Object state change records:
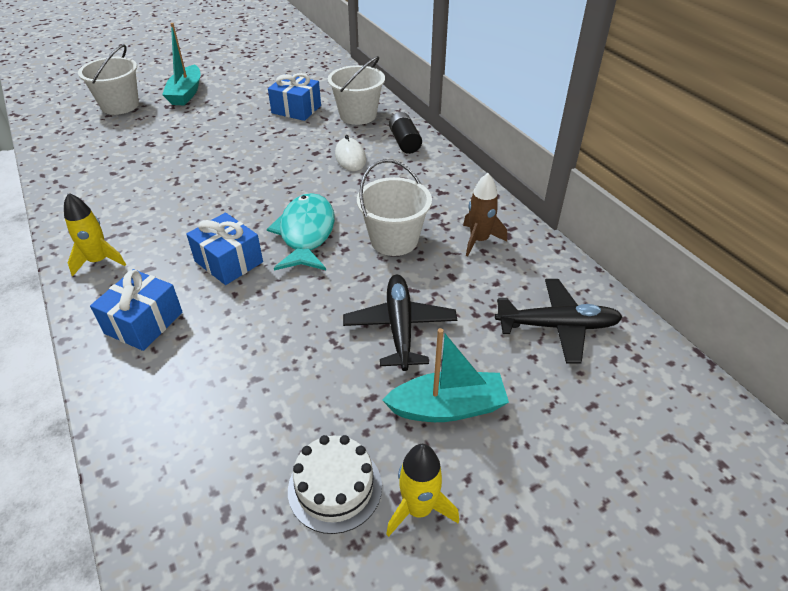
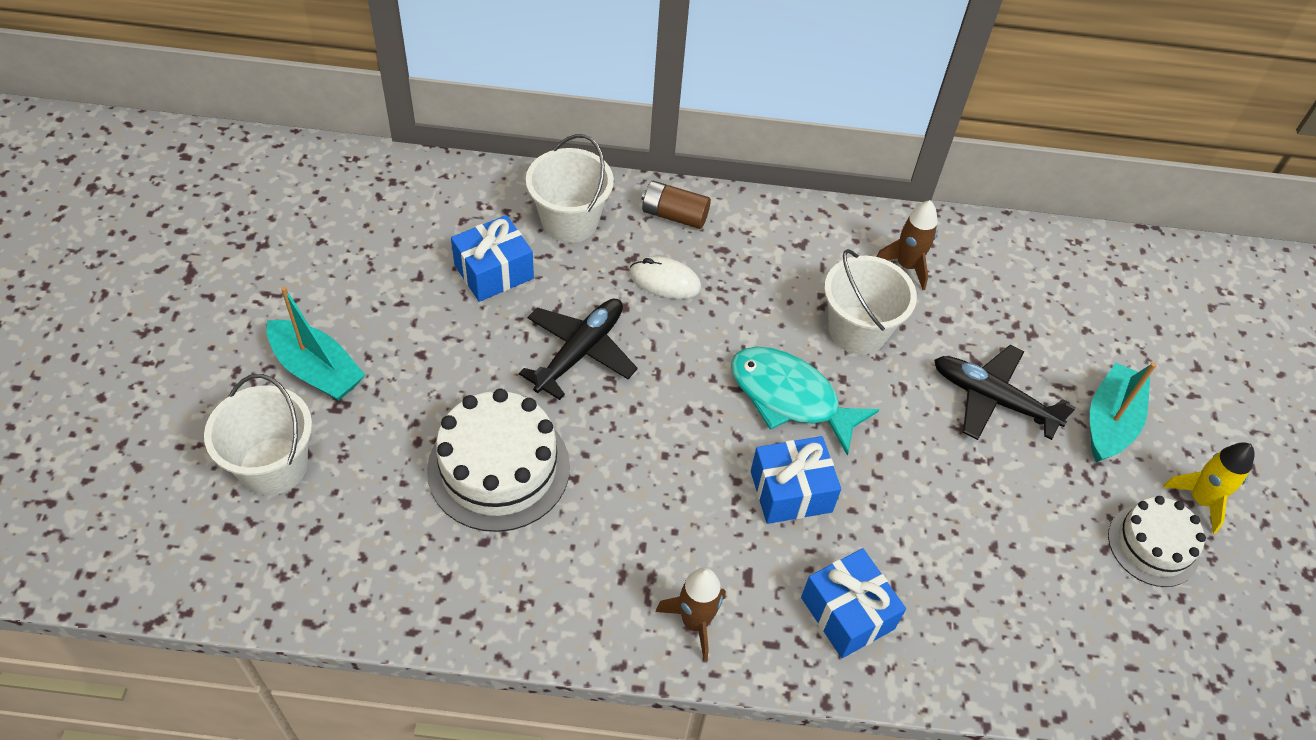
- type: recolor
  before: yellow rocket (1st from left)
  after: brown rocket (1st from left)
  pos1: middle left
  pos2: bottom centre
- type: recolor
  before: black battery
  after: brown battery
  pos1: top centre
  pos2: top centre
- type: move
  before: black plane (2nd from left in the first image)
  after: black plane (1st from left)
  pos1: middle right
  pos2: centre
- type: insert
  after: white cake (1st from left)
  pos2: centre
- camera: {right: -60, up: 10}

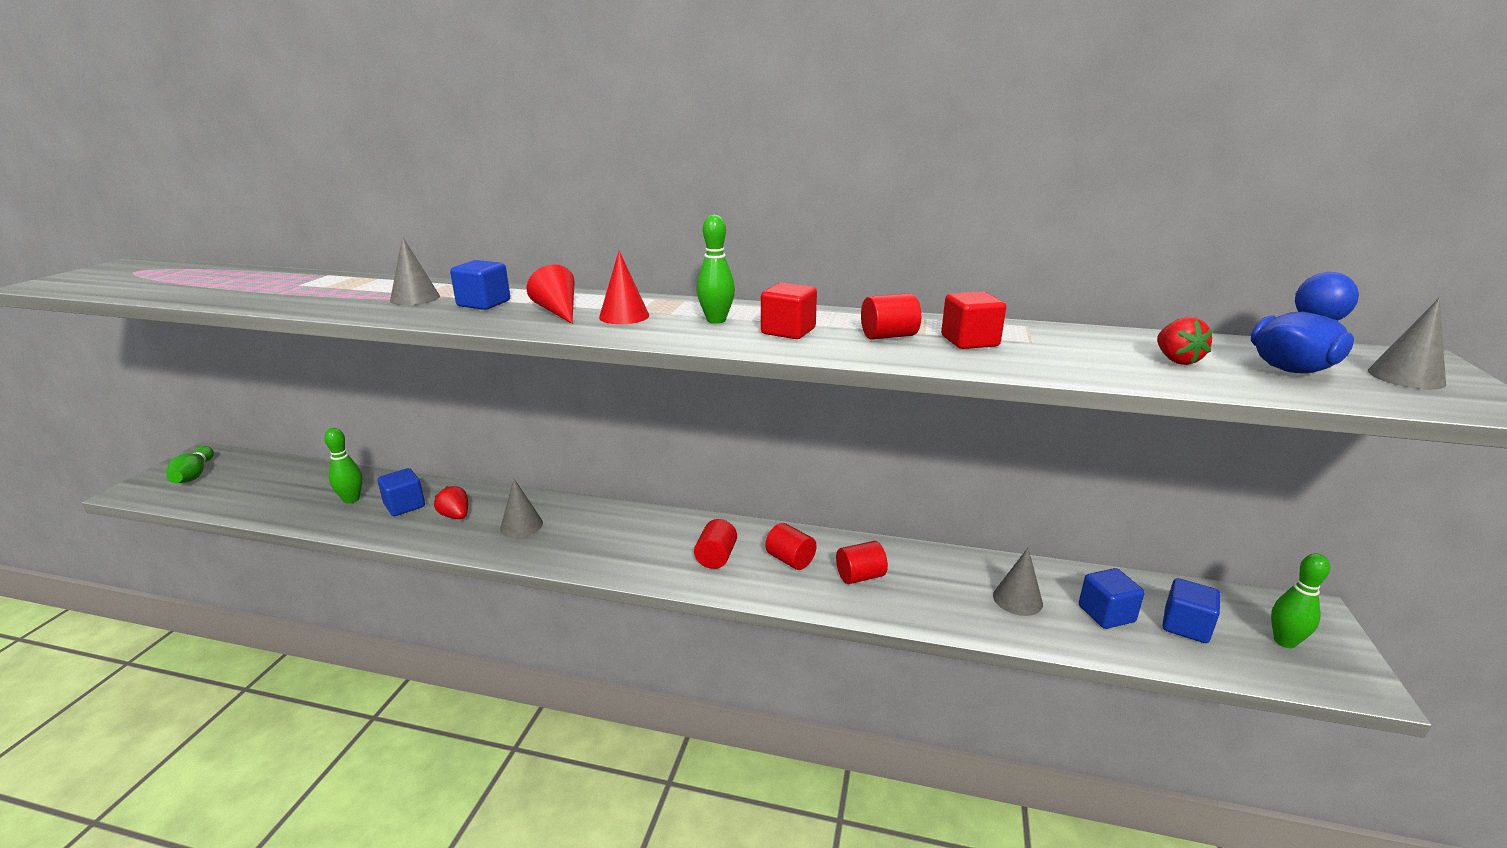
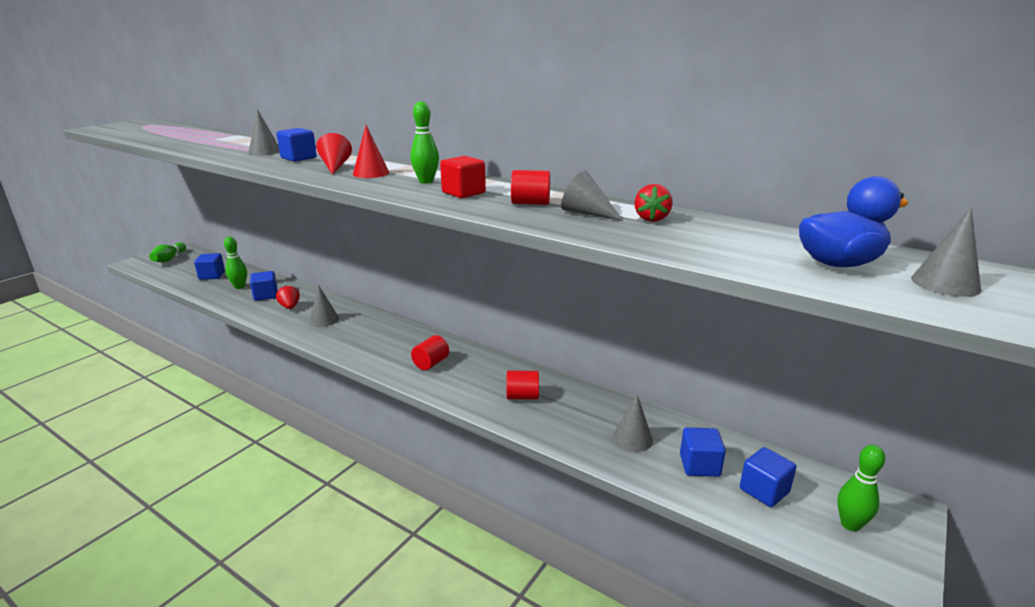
- type: delete
  before: red cylinder (2nd from left)
  pos1: centre
- type: replace
  before: red cube (2nd from left)
  after: grey cone (3rd from left)
  pos1: centre
  pos2: top centre
- type: move
  before: red strawberry (2nd from left)
  pos1: middle right
  pos2: centre
- type: insert
  after: blue cube (1st from left)
  pos2: middle left
- camera: {right: 20, up: 0}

**Your instructions:**
Whenever the string "plane" turns up in a line of the data, copy that line.

**Output of the task:**
  before: black plane (2nd from left in the first image)
  after: black plane (1st from left)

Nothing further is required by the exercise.